Recorded data:
--- Start ---
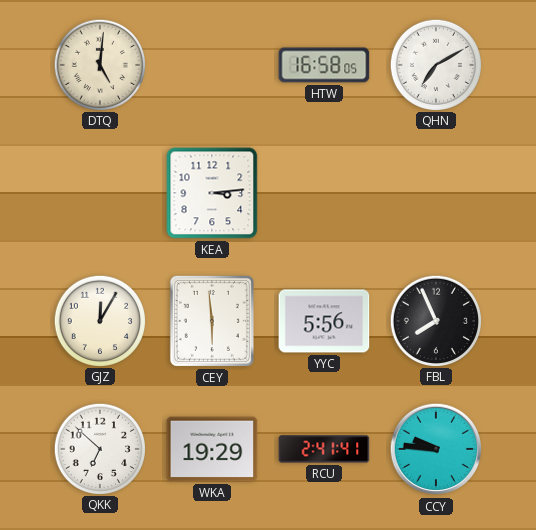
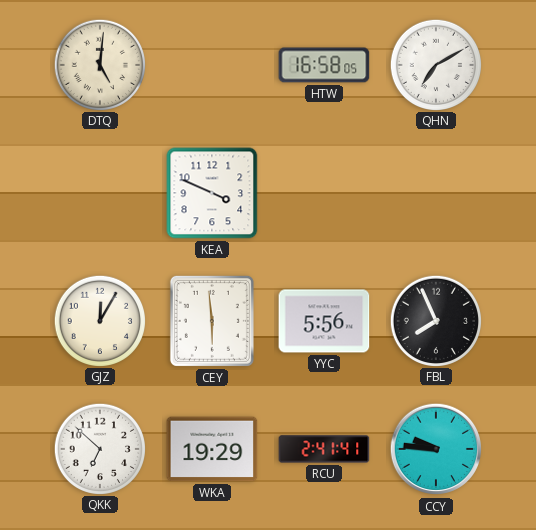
KEA: 3:14 -> 3:49
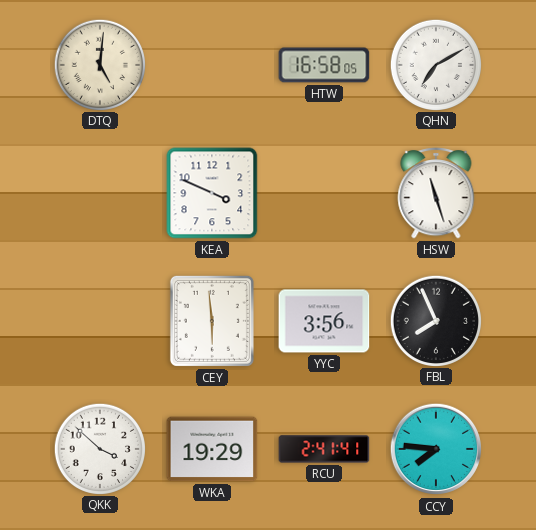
HSW: none -> 11:27
GJZ: 12:05 -> none
YYC: 5:56 -> 3:56
QKK: 6:52 -> 3:52
CCY: 9:46 -> 7:46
--- End ---
What needs to be done
Copy every line above character for character, leaving out the pictures.

Final result
KEA: 3:14 -> 3:49
HSW: none -> 11:27
GJZ: 12:05 -> none
YYC: 5:56 -> 3:56
QKK: 6:52 -> 3:52
CCY: 9:46 -> 7:46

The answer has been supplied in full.